### Task directions
Search the records for the string "purple". Copy each line where it occurs.
==== Extracted data ====
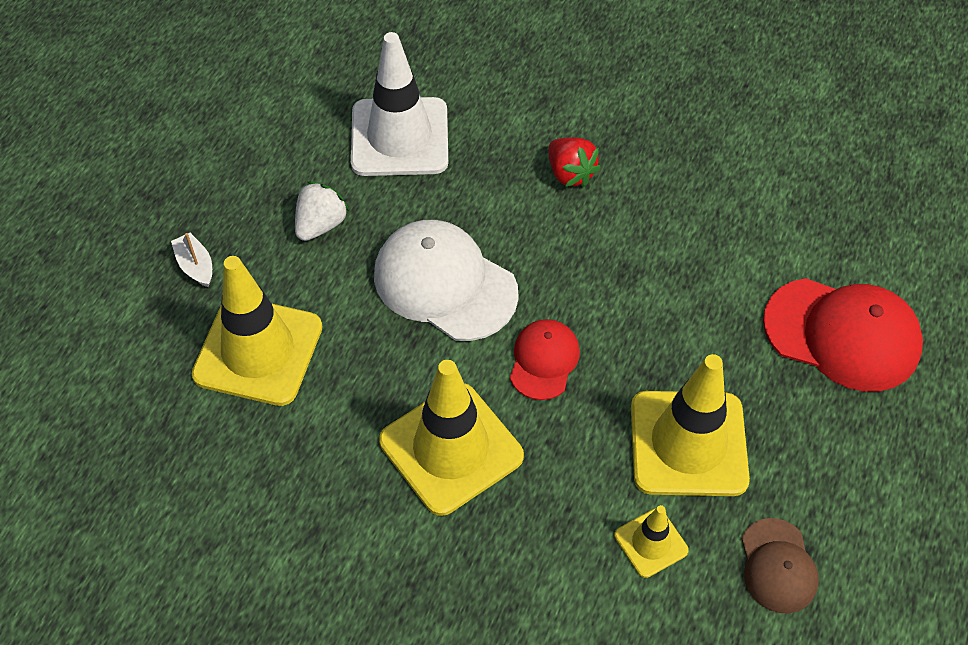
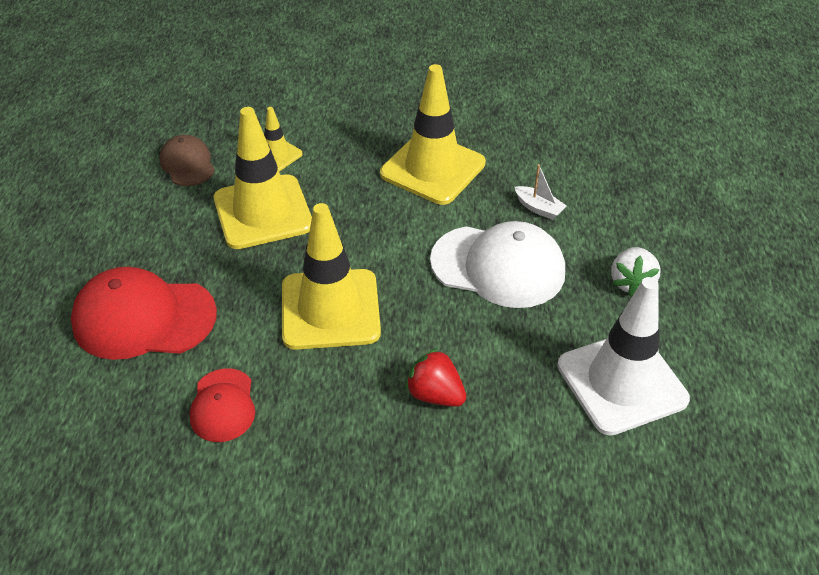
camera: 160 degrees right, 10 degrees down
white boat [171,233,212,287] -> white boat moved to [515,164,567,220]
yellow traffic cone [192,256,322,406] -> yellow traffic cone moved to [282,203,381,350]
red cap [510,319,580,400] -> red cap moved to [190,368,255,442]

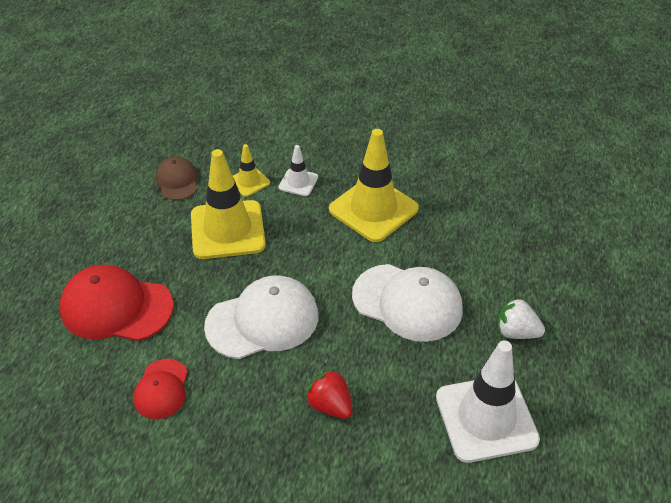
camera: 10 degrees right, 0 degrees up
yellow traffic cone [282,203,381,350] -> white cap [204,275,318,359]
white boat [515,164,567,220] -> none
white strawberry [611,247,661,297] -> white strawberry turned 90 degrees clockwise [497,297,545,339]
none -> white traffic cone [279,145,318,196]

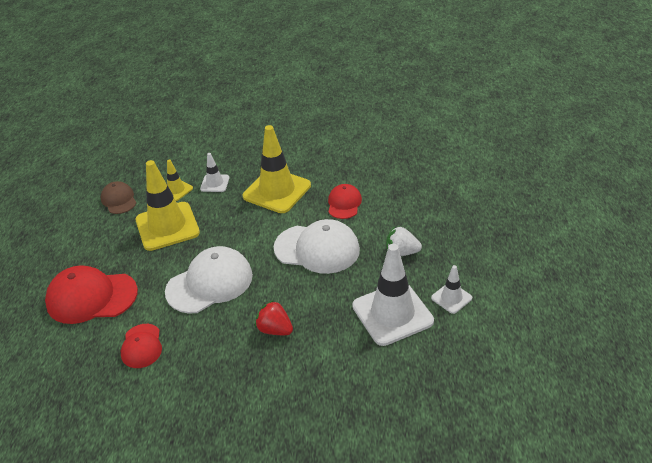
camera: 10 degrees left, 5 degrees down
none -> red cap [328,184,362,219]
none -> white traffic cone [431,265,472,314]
====
==== Extracted data ====
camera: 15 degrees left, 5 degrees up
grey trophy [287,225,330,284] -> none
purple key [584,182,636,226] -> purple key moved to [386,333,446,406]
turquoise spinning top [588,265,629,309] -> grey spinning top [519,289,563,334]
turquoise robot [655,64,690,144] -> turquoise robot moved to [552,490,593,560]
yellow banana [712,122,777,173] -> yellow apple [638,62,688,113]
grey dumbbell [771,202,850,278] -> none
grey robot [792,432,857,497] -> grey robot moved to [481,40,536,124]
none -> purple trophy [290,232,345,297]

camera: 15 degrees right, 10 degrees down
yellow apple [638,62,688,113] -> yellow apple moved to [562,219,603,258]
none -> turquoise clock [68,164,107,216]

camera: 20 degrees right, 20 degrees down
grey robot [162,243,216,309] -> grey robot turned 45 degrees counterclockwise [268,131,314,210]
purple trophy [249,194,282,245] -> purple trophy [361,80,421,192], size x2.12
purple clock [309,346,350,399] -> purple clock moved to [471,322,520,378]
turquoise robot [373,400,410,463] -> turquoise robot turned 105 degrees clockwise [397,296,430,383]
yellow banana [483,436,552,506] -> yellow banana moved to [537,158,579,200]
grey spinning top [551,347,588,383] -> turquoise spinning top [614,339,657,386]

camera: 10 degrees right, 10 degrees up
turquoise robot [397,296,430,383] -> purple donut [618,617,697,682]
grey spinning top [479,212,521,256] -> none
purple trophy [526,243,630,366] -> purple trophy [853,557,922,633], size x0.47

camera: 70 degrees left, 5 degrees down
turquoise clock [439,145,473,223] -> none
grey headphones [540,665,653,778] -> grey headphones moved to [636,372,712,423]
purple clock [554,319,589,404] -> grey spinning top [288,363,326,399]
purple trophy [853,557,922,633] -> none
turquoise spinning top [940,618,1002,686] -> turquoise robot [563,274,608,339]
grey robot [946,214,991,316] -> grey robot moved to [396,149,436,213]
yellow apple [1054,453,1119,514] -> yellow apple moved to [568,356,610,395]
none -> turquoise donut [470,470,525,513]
====
### Answer box
purple key [584,182,636,226] -> purple key moved to [386,333,446,406]
none -> purple trophy [290,232,345,297]
purple trophy [249,194,282,245] -> purple trophy [361,80,421,192], size x2.12
purple clock [309,346,350,399] -> purple clock moved to [471,322,520,378]
turquoise robot [397,296,430,383] -> purple donut [618,617,697,682]
purple trophy [526,243,630,366] -> purple trophy [853,557,922,633], size x0.47
purple clock [554,319,589,404] -> grey spinning top [288,363,326,399]
purple trophy [853,557,922,633] -> none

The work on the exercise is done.